[Image change detection data]

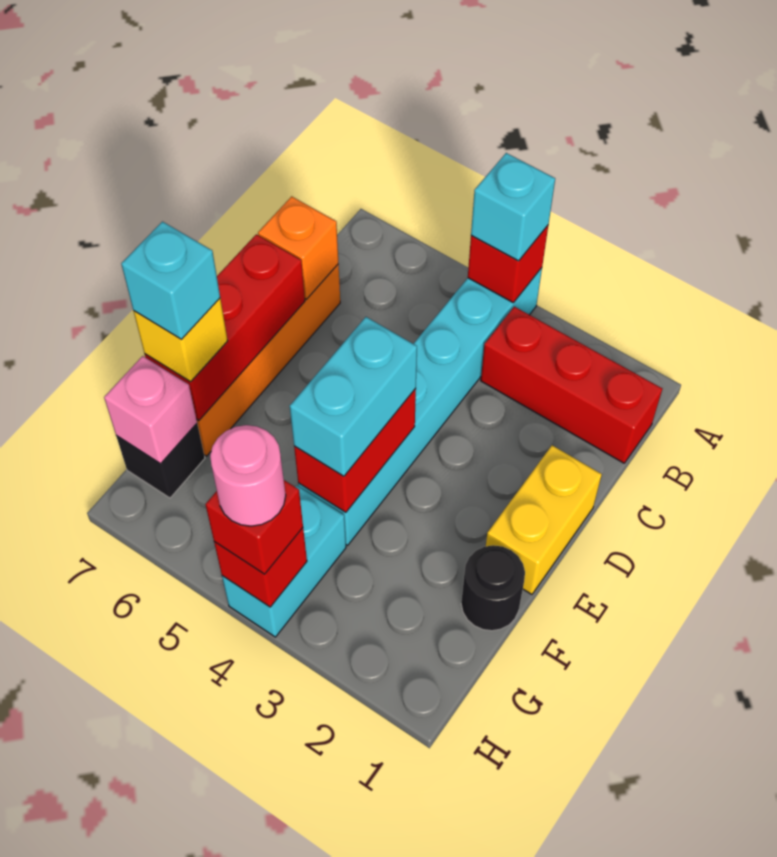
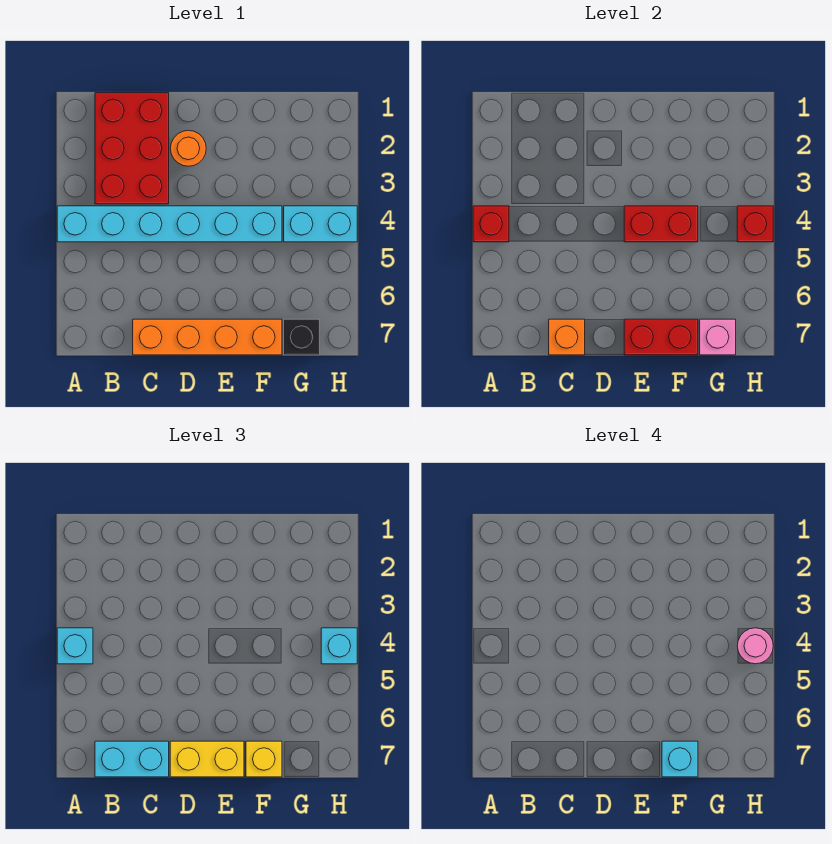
red brick B1:B3 level 1 -> red brick B1:C3 level 1
yellow brick D1:E1 level 1 -> yellow brick D7:E7 level 3
none -> orange round brick D2 level 1
red brick D7:F7 level 2 -> red brick E7:F7 level 2
cyan brick E4:F4 level 3 -> cyan brick B7:C7 level 3
black round brick F1 level 1 -> none
red brick H4 level 3 -> cyan brick H4 level 3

## EXERCISE BRIEF
Return all the records exactly. Skip the pictures.

## PROBLEM SOLUTION
red brick B1:B3 level 1 -> red brick B1:C3 level 1
yellow brick D1:E1 level 1 -> yellow brick D7:E7 level 3
none -> orange round brick D2 level 1
red brick D7:F7 level 2 -> red brick E7:F7 level 2
cyan brick E4:F4 level 3 -> cyan brick B7:C7 level 3
black round brick F1 level 1 -> none
red brick H4 level 3 -> cyan brick H4 level 3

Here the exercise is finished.